### WORK REQUEST
Your answer must match the records word for word and contain no pictures.

###

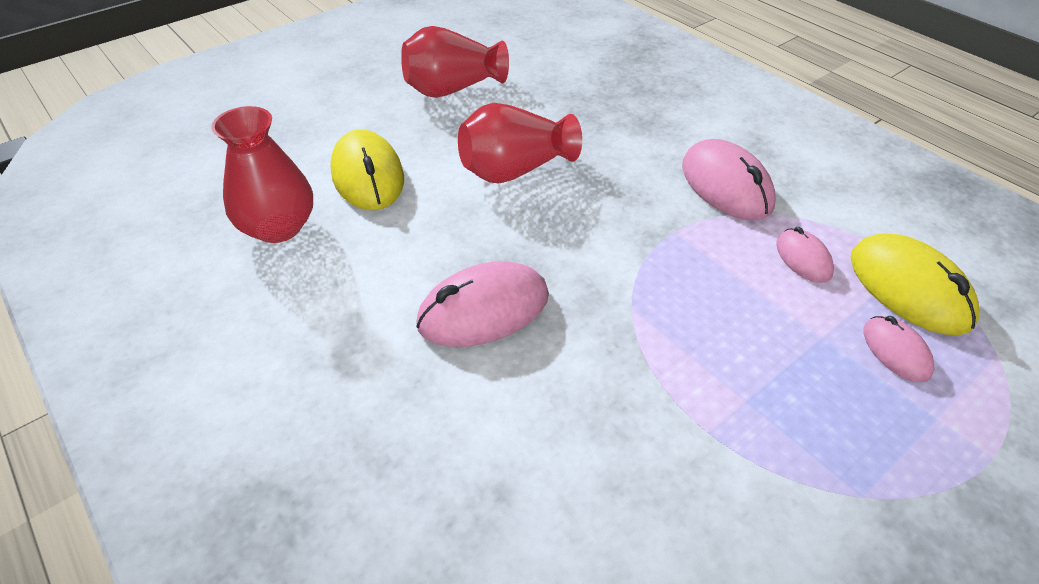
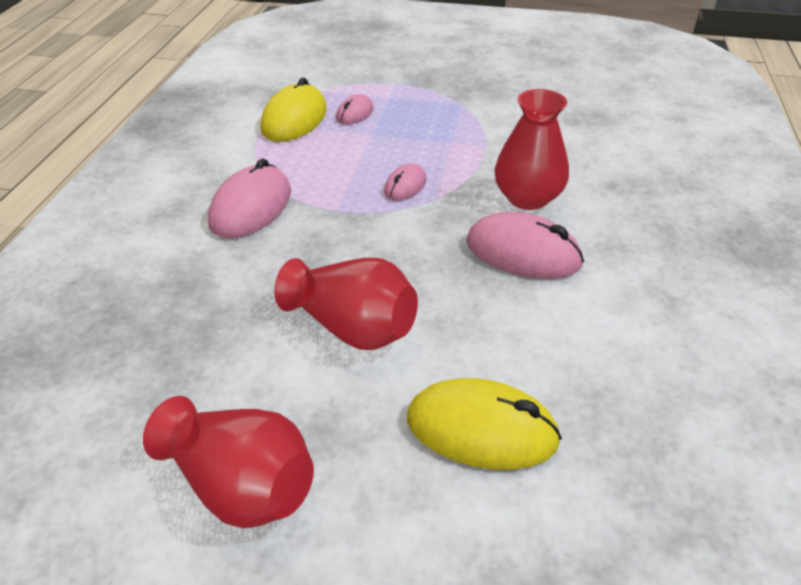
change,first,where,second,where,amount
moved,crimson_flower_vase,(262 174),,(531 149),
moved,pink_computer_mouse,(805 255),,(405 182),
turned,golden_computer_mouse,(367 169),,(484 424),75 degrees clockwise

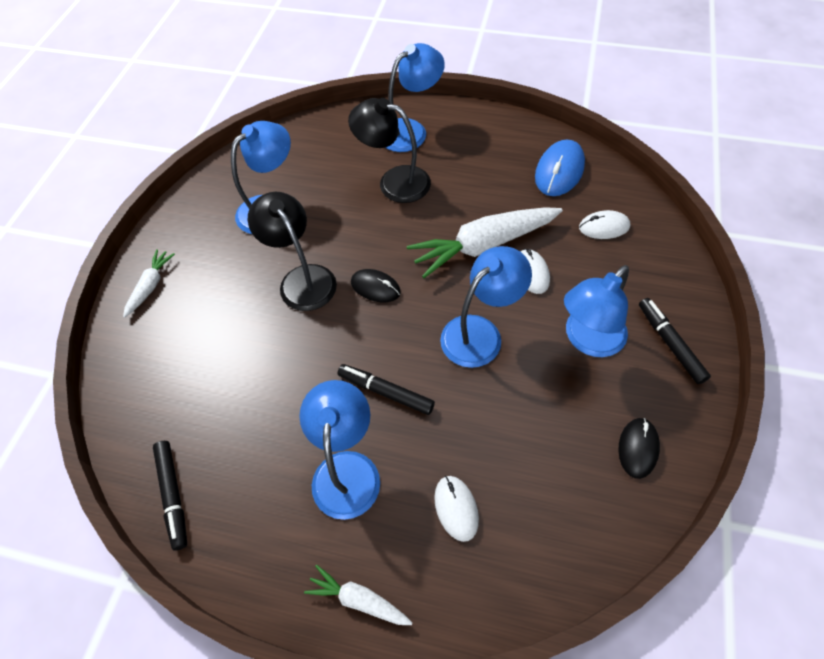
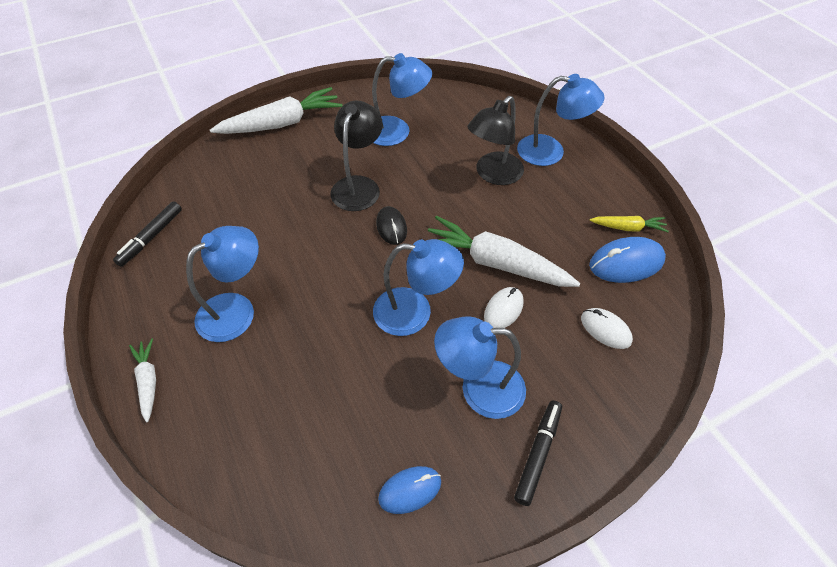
change,first,where,second,where,amount
removed,black_marker_pen,(386 389),,,
removed,pure_white_computer_mouse,(456 509),,,
added,,,golden_toy_carrot,(629 224),
recoloured,black_computer_mouse,(639 448),royal_blue_computer_mouse,(409 490),
turned,black_lamp,(389 150),,(496 140),120 degrees counterclockwise
resized,pure_white_toy_carrot,(149 283),,(276 110),x1.99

###

### ANSWER SPACE
change,first,where,second,where,amount
moved,crimson_flower_vase,(262 174),,(531 149),
moved,pink_computer_mouse,(805 255),,(405 182),
turned,golden_computer_mouse,(367 169),,(484 424),75 degrees clockwise

change,first,where,second,where,amount
removed,black_marker_pen,(386 389),,,
removed,pure_white_computer_mouse,(456 509),,,
added,,,golden_toy_carrot,(629 224),
recoloured,black_computer_mouse,(639 448),royal_blue_computer_mouse,(409 490),
turned,black_lamp,(389 150),,(496 140),120 degrees counterclockwise
resized,pure_white_toy_carrot,(149 283),,(276 110),x1.99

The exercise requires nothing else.